■ TASK REQUIREMENTS ■
Please output the records below word for word and omit the pictures.

(INPUT begins)

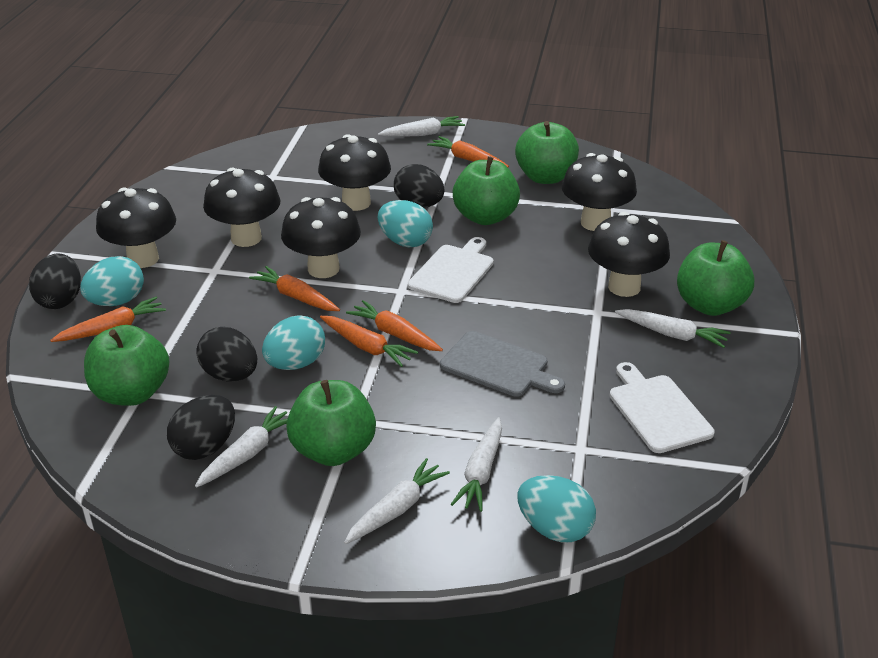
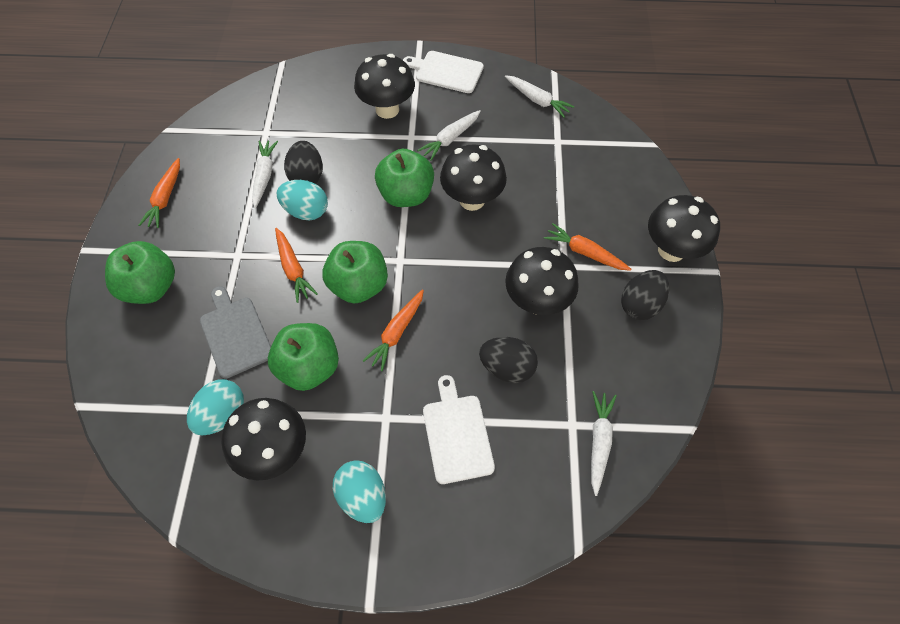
black egg: 4 -> 3
black mushroom: 6 -> 5
green apple: 5 -> 4
orange carrot: 5 -> 4
turquoise egg: 4 -> 3
white carrot: 5 -> 4

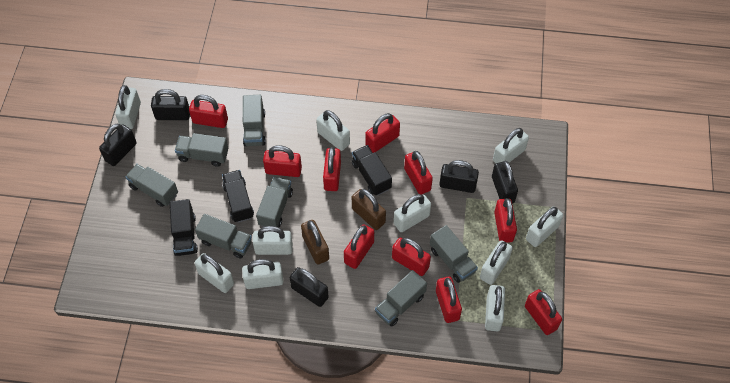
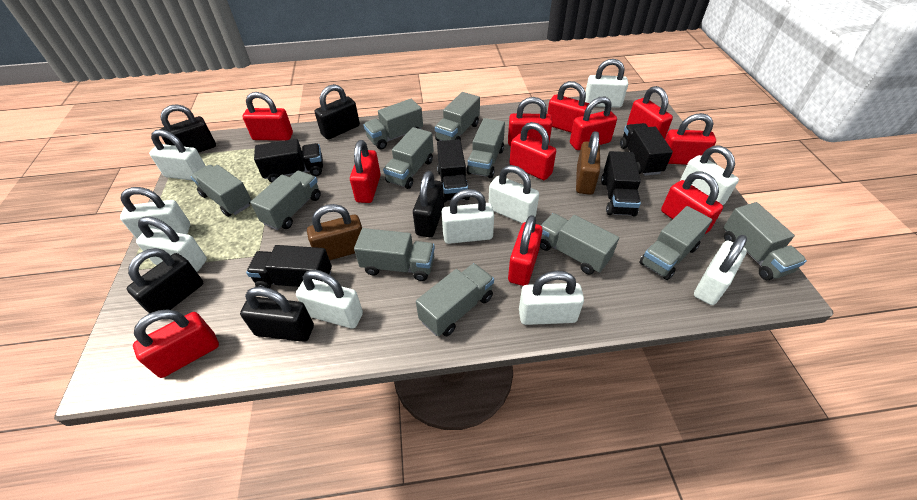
black truck: 3 -> 5
grey truck: 7 -> 11
red padlock: 10 -> 11

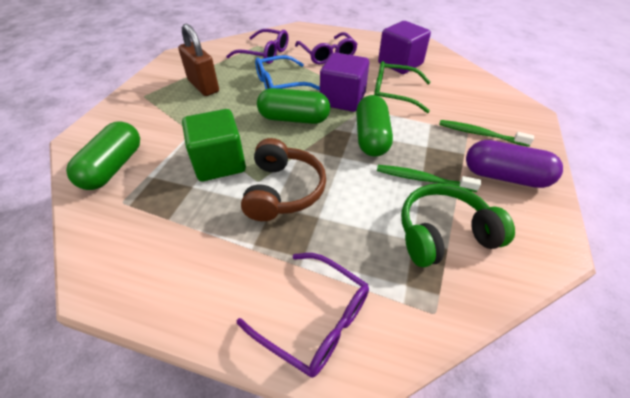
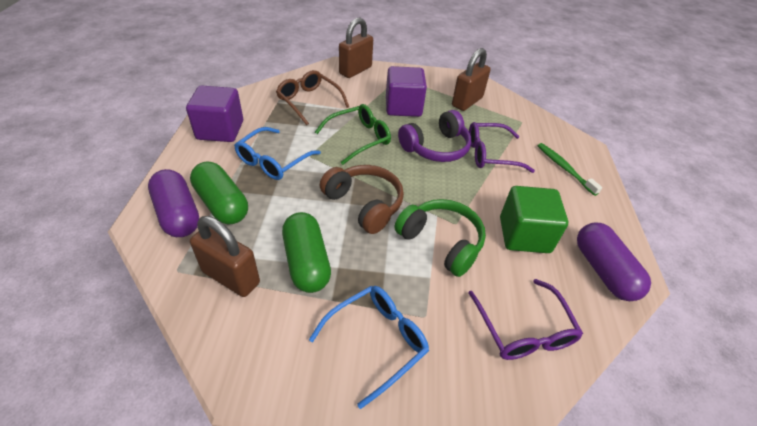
blue glasses: 1 -> 2
brown glasses: 0 -> 1
brown padlock: 1 -> 3
green capsule: 3 -> 2
green toothbrush: 2 -> 1
purple capsule: 1 -> 2
purple glasses: 3 -> 2
purple headphones: 0 -> 1

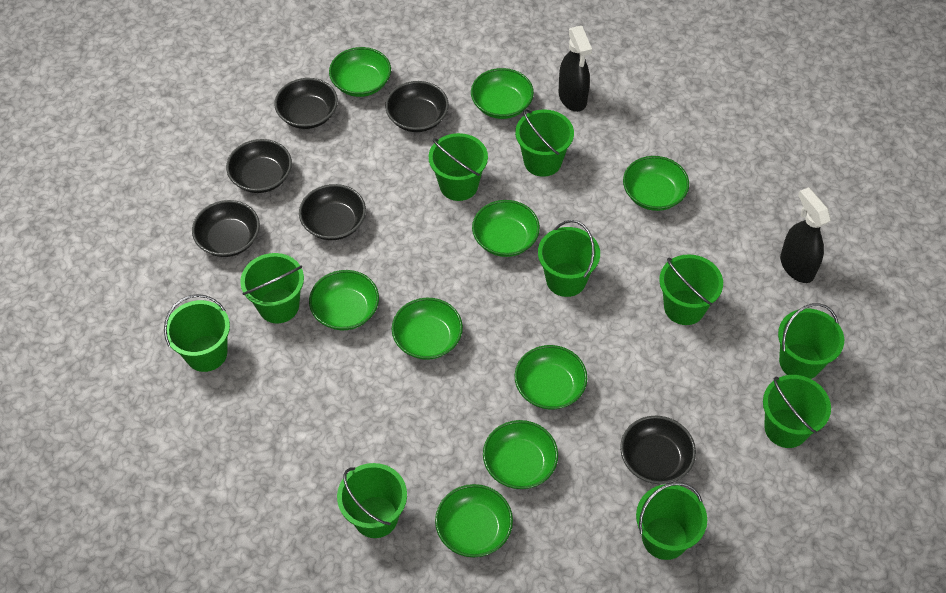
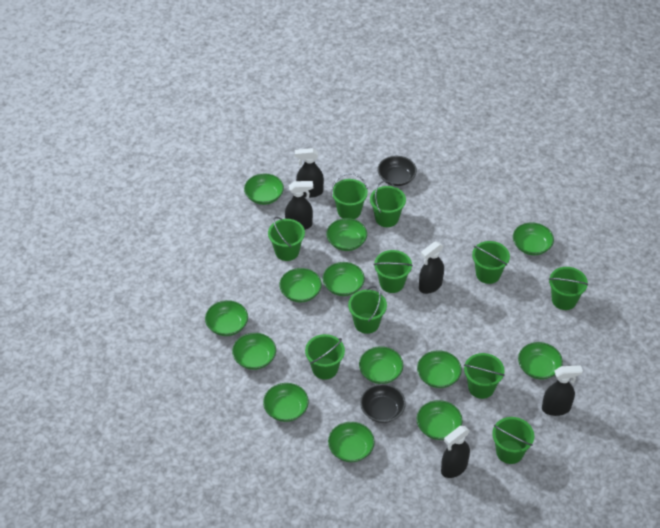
black bowl: 6 -> 2
black spray bottle: 2 -> 5
green bowl: 9 -> 13

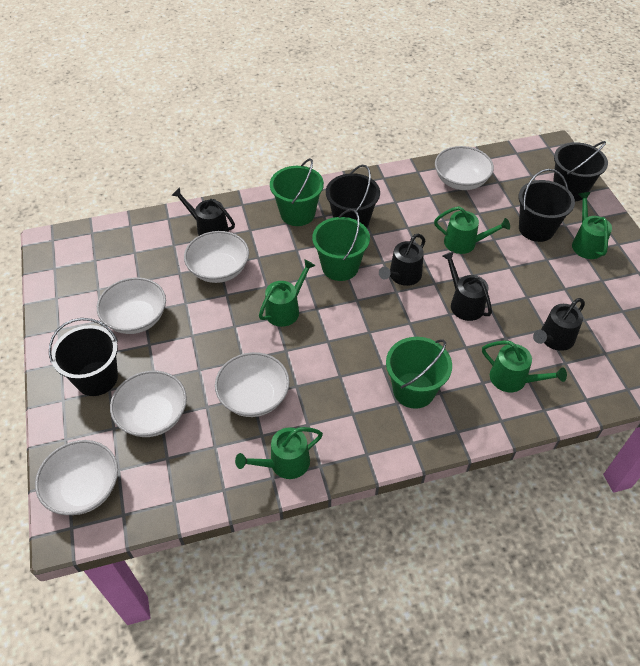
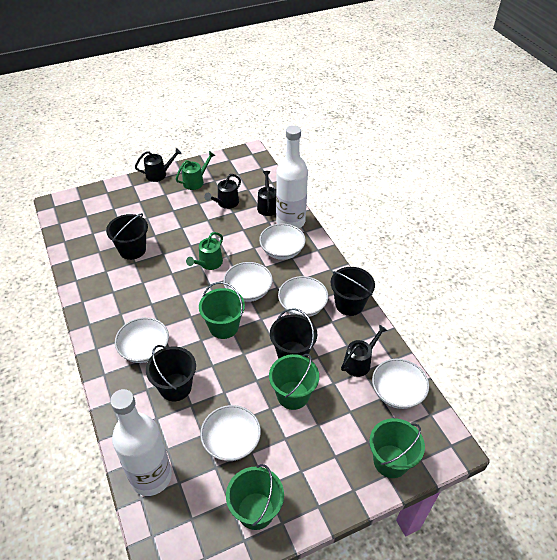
green bucket: 3 -> 4
green watering can: 5 -> 2
white bottle: 0 -> 2

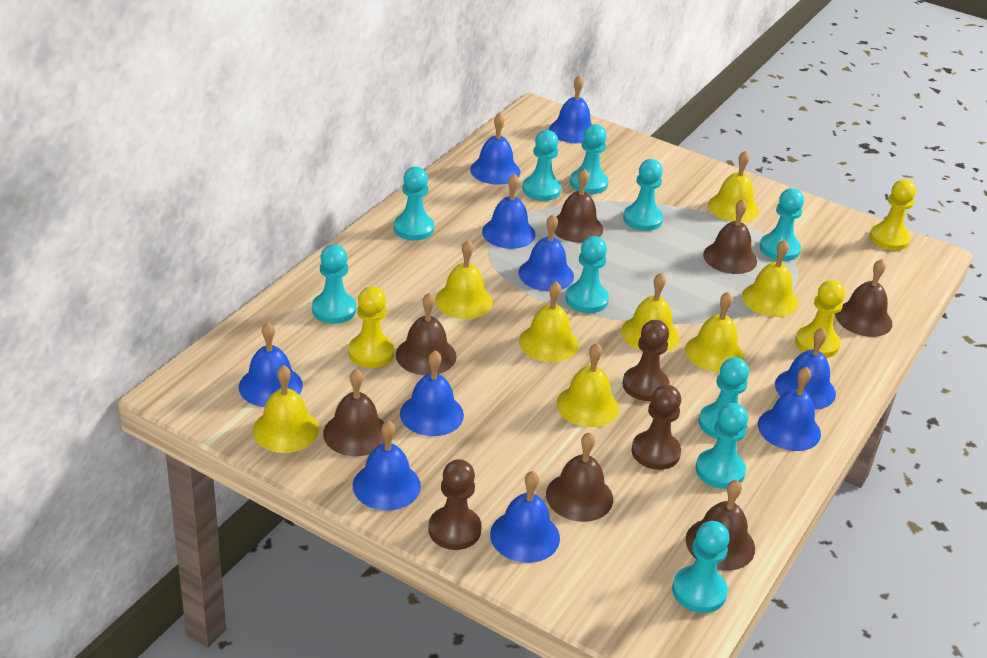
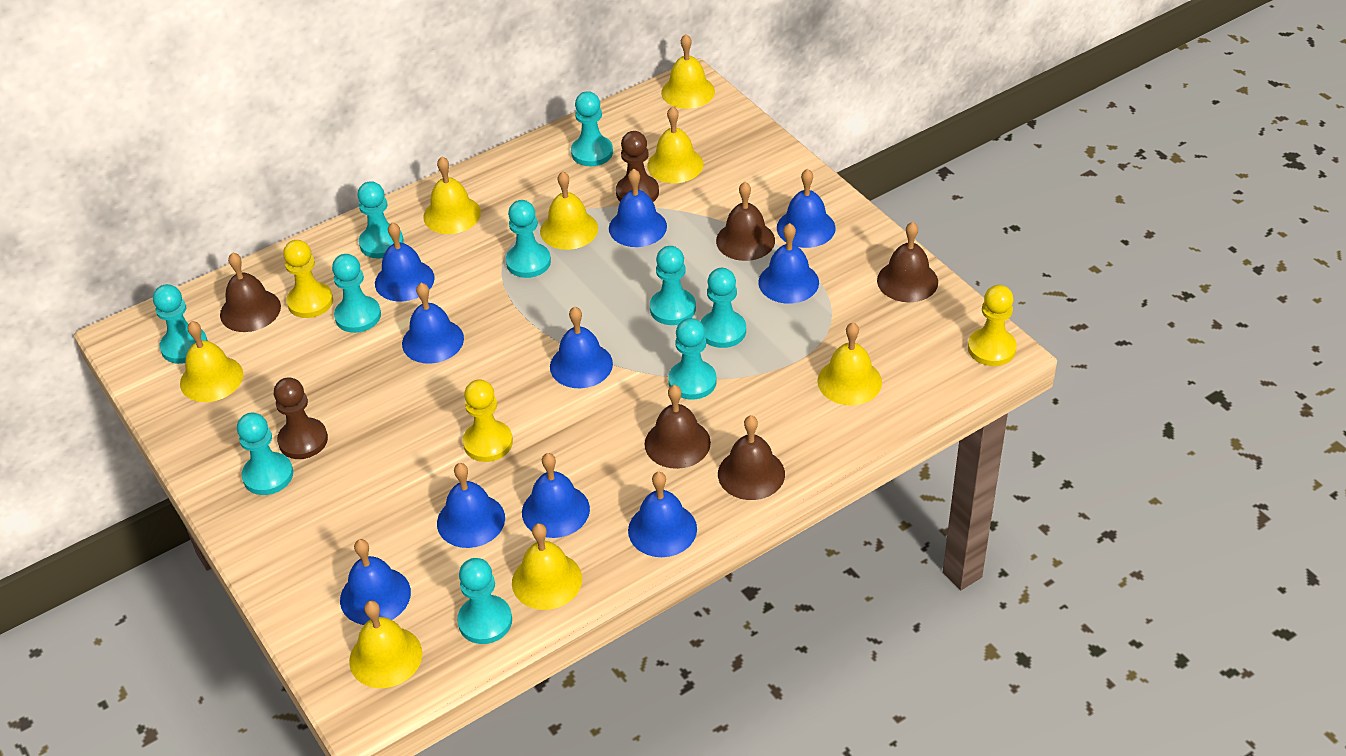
brown bell: 7 -> 5
brown pawn: 3 -> 2

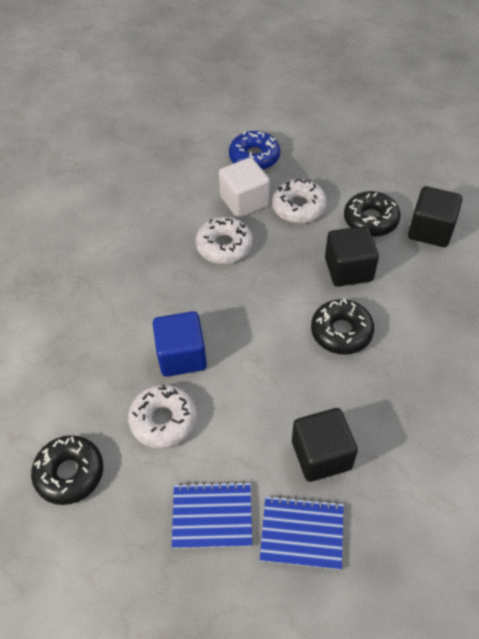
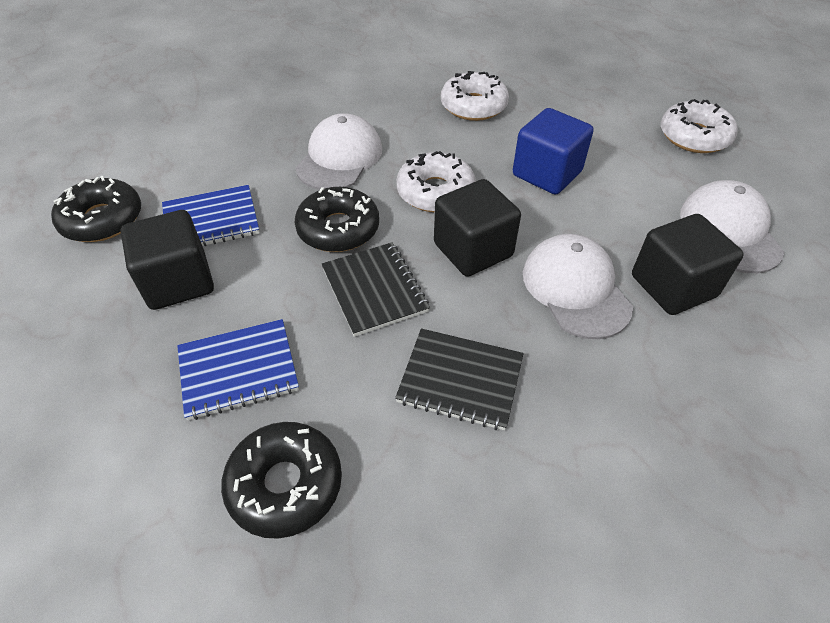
black notebook: 0 -> 2
blue donut: 1 -> 0
white cap: 0 -> 3
white cube: 1 -> 0

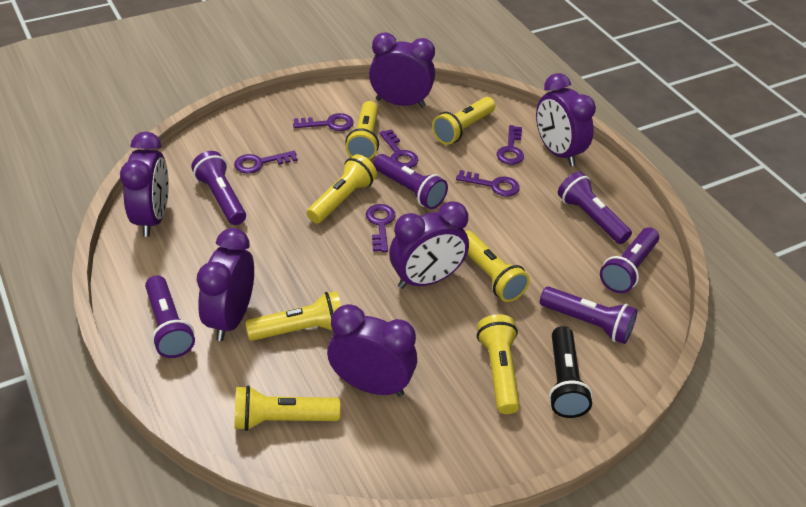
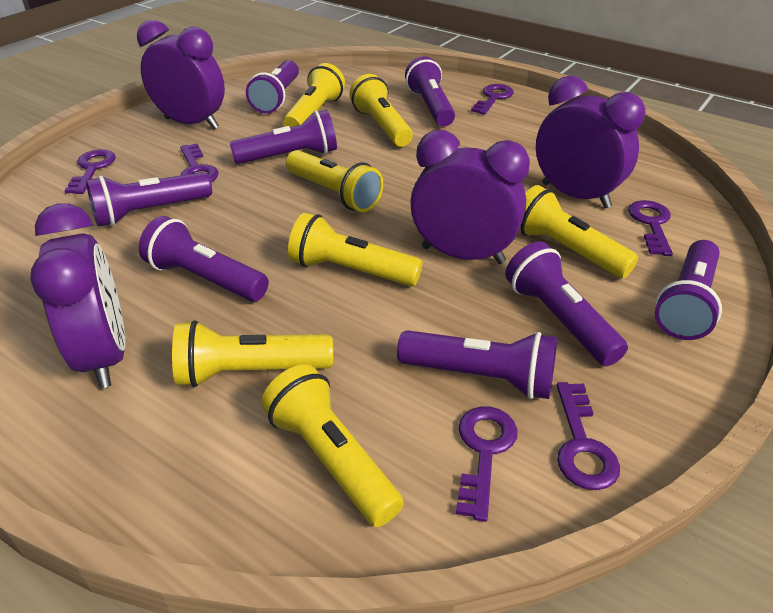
black flashlight: 1 -> 0
purple clock: 6 -> 4
purple flashlight: 6 -> 8

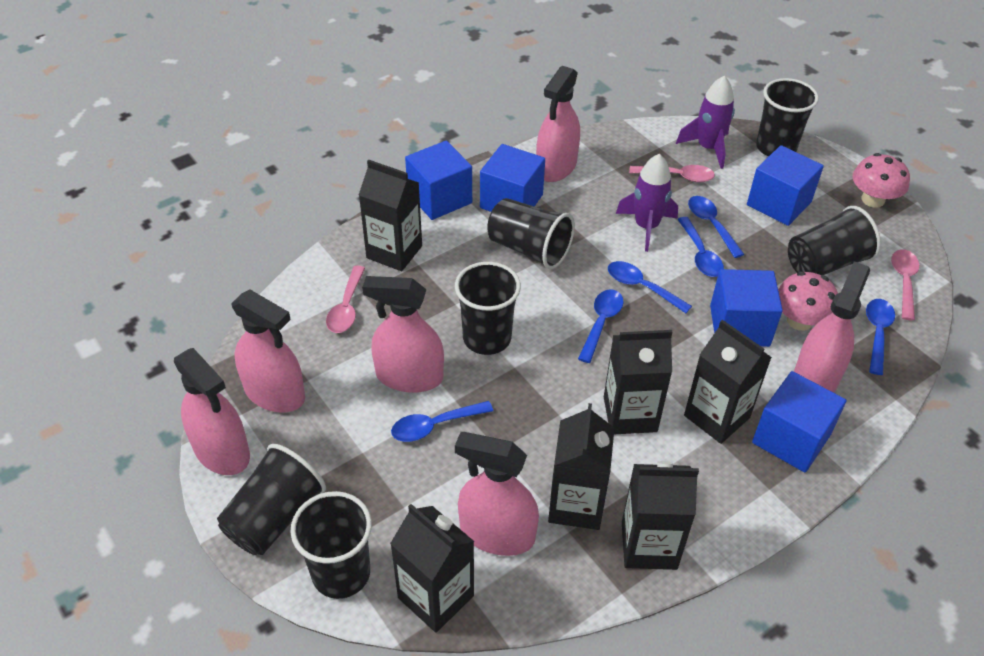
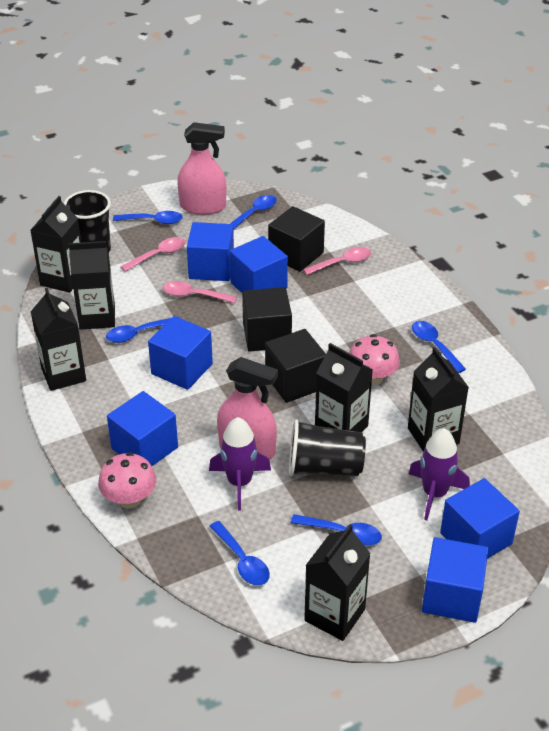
black cube: 0 -> 3
black cup: 6 -> 2
blue cube: 5 -> 6
pink spray bottle: 6 -> 2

(INPUT ends)

■ WORKED SOLUTION ■
black egg: 4 -> 3
black mushroom: 6 -> 5
green apple: 5 -> 4
orange carrot: 5 -> 4
turquoise egg: 4 -> 3
white carrot: 5 -> 4

black truck: 3 -> 5
grey truck: 7 -> 11
red padlock: 10 -> 11

blue glasses: 1 -> 2
brown glasses: 0 -> 1
brown padlock: 1 -> 3
green capsule: 3 -> 2
green toothbrush: 2 -> 1
purple capsule: 1 -> 2
purple glasses: 3 -> 2
purple headphones: 0 -> 1

black bowl: 6 -> 2
black spray bottle: 2 -> 5
green bowl: 9 -> 13

green bucket: 3 -> 4
green watering can: 5 -> 2
white bottle: 0 -> 2

brown bell: 7 -> 5
brown pawn: 3 -> 2

black notebook: 0 -> 2
blue donut: 1 -> 0
white cap: 0 -> 3
white cube: 1 -> 0

black flashlight: 1 -> 0
purple clock: 6 -> 4
purple flashlight: 6 -> 8

black cube: 0 -> 3
black cup: 6 -> 2
blue cube: 5 -> 6
pink spray bottle: 6 -> 2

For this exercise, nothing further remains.